- Work instruction:
All lines from the one containing "brown marker: 4 -> 3" to the end of the listing below should be output exactly; omit the pictures.

-------

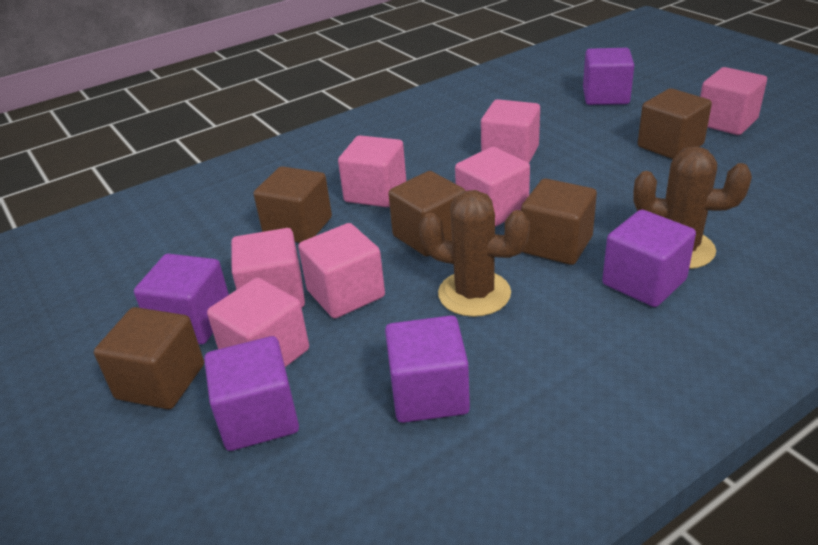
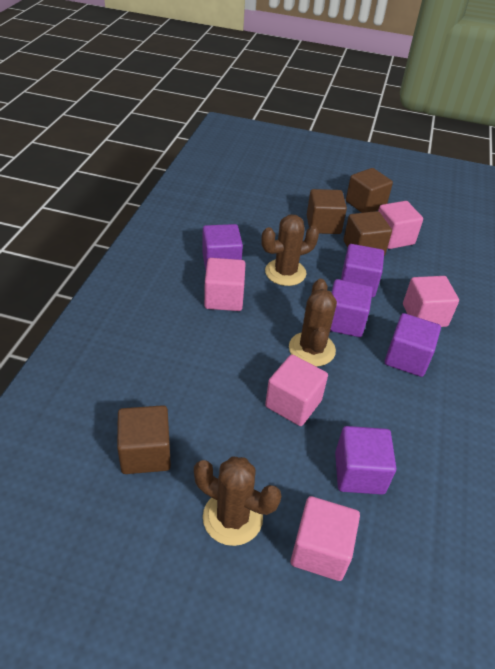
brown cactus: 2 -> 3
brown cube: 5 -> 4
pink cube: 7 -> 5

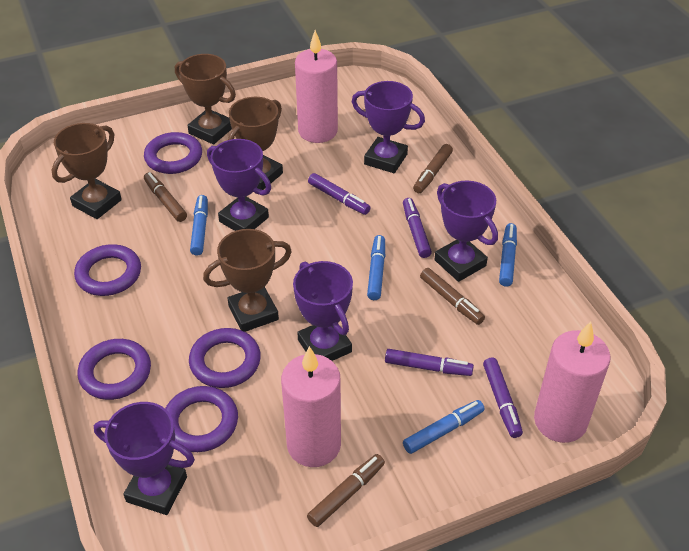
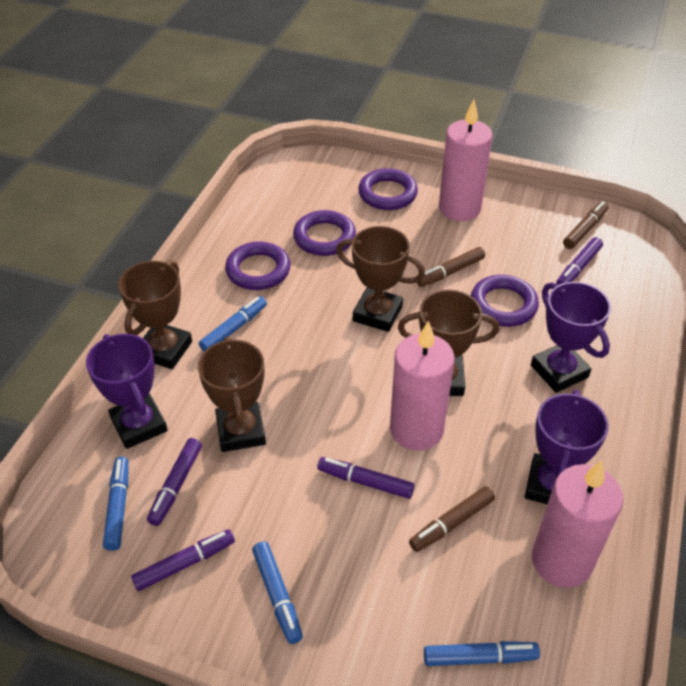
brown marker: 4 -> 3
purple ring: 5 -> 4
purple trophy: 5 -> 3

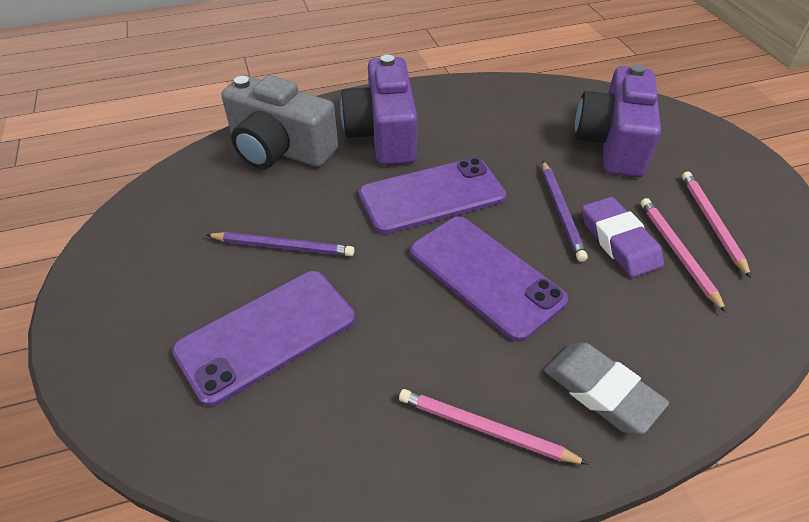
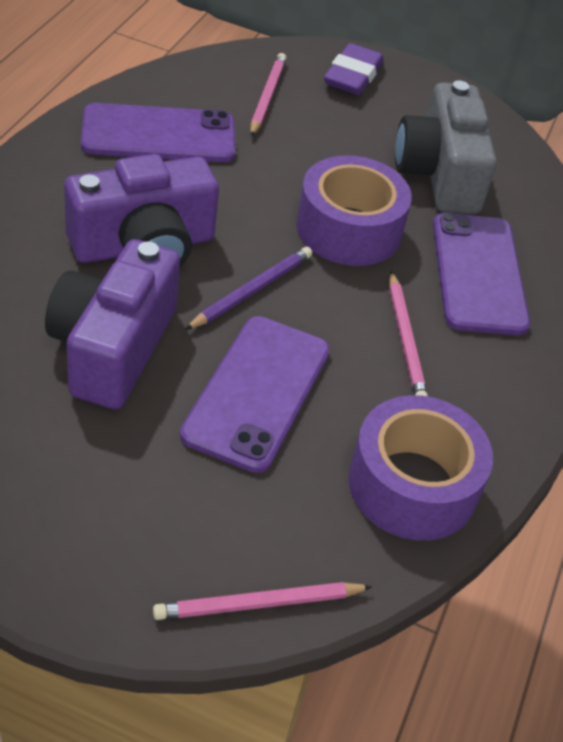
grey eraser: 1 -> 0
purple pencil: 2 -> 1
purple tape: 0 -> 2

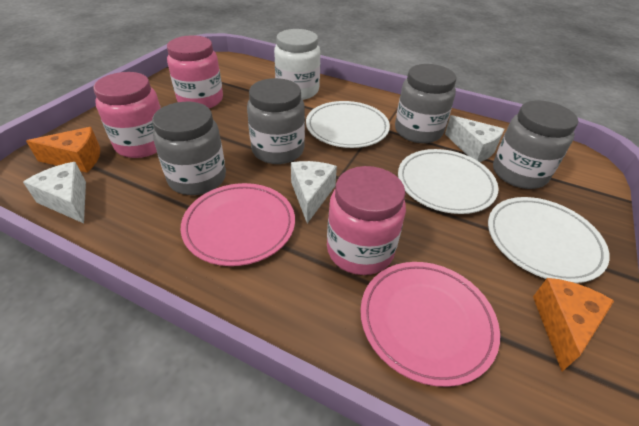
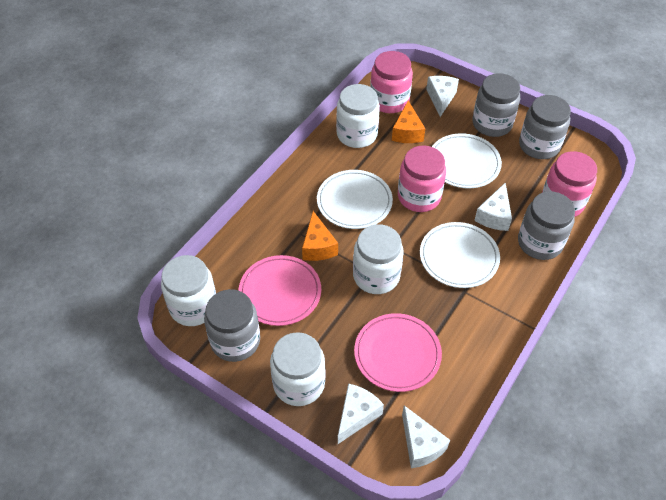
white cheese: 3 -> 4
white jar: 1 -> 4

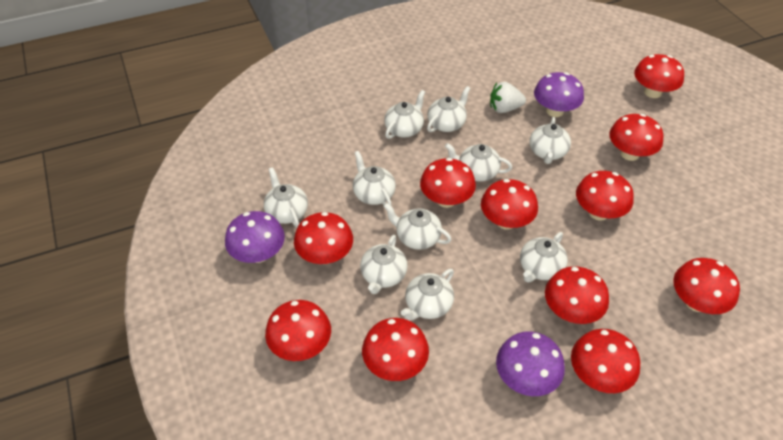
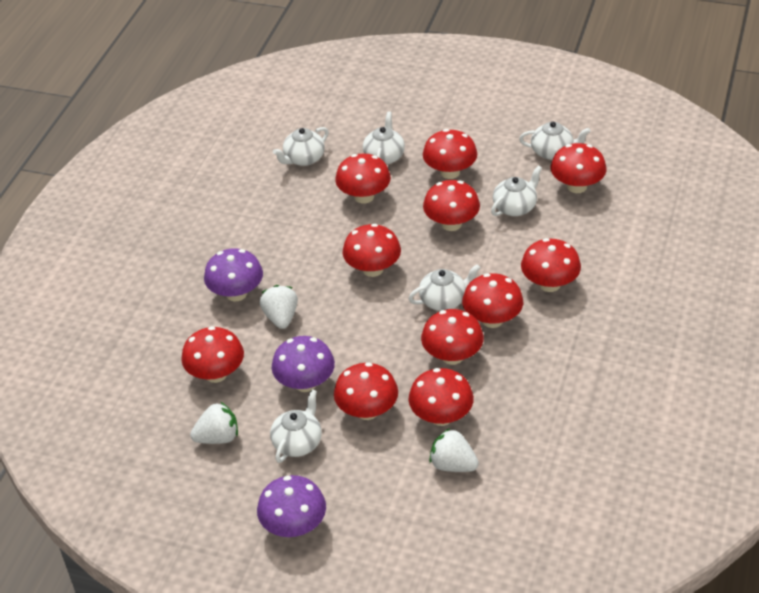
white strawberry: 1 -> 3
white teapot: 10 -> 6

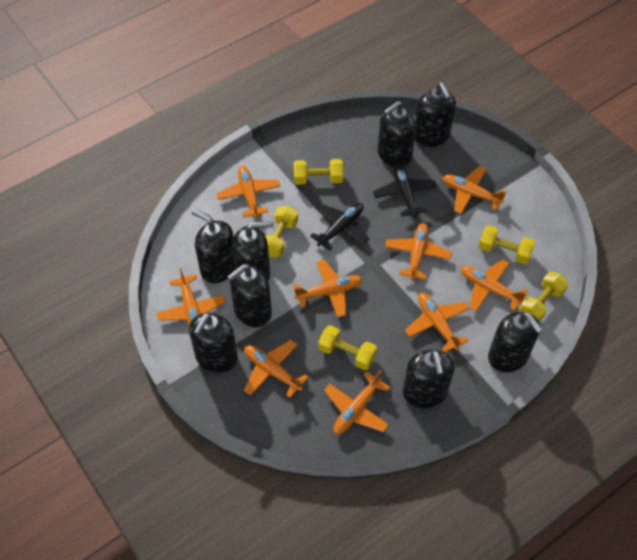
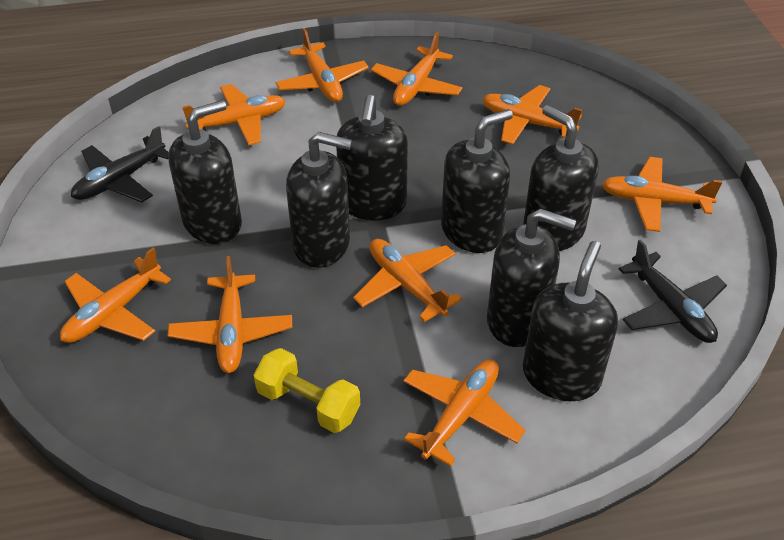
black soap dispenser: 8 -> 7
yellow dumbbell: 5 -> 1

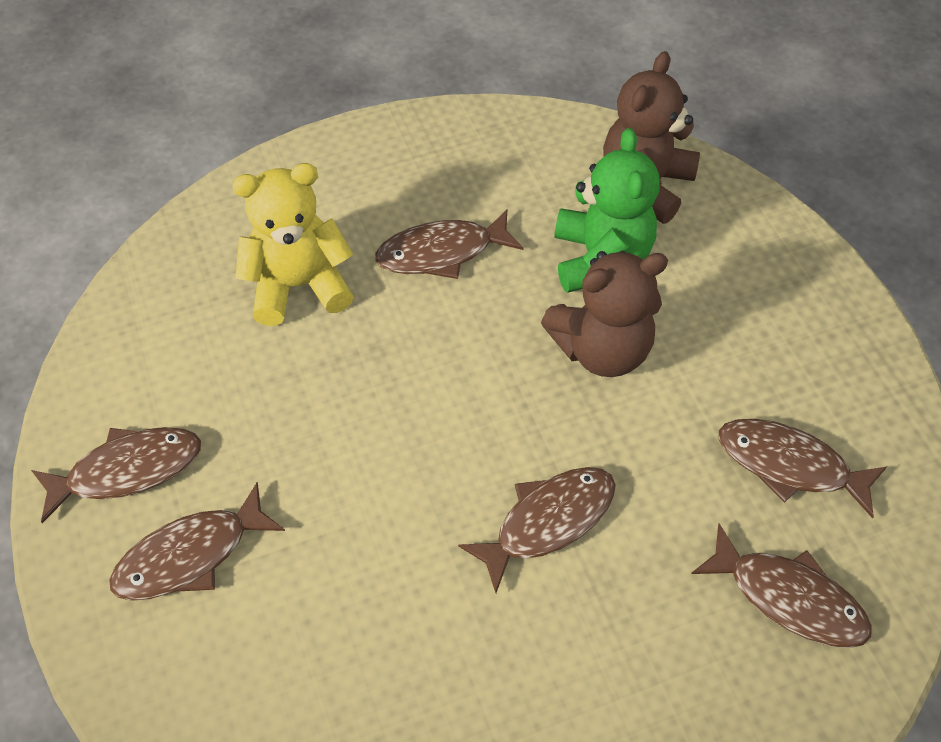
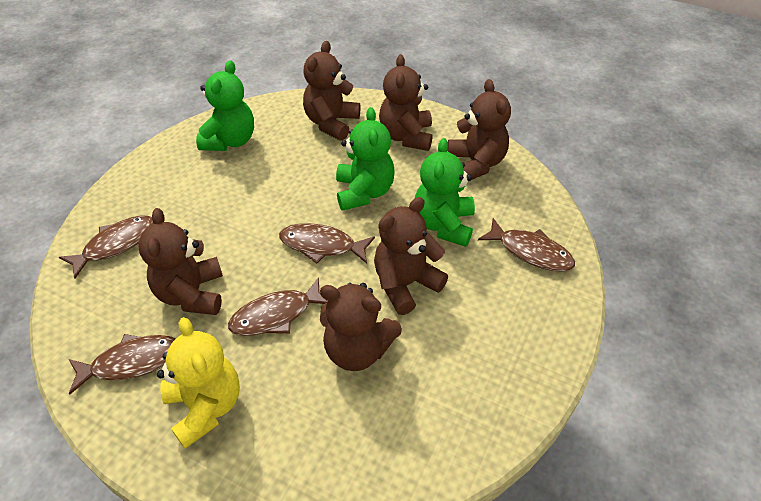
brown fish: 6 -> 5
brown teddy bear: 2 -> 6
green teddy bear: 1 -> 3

-------

- Response to the task:
brown marker: 4 -> 3
purple ring: 5 -> 4
purple trophy: 5 -> 3

grey eraser: 1 -> 0
purple pencil: 2 -> 1
purple tape: 0 -> 2

white cheese: 3 -> 4
white jar: 1 -> 4

white strawberry: 1 -> 3
white teapot: 10 -> 6

black soap dispenser: 8 -> 7
yellow dumbbell: 5 -> 1

brown fish: 6 -> 5
brown teddy bear: 2 -> 6
green teddy bear: 1 -> 3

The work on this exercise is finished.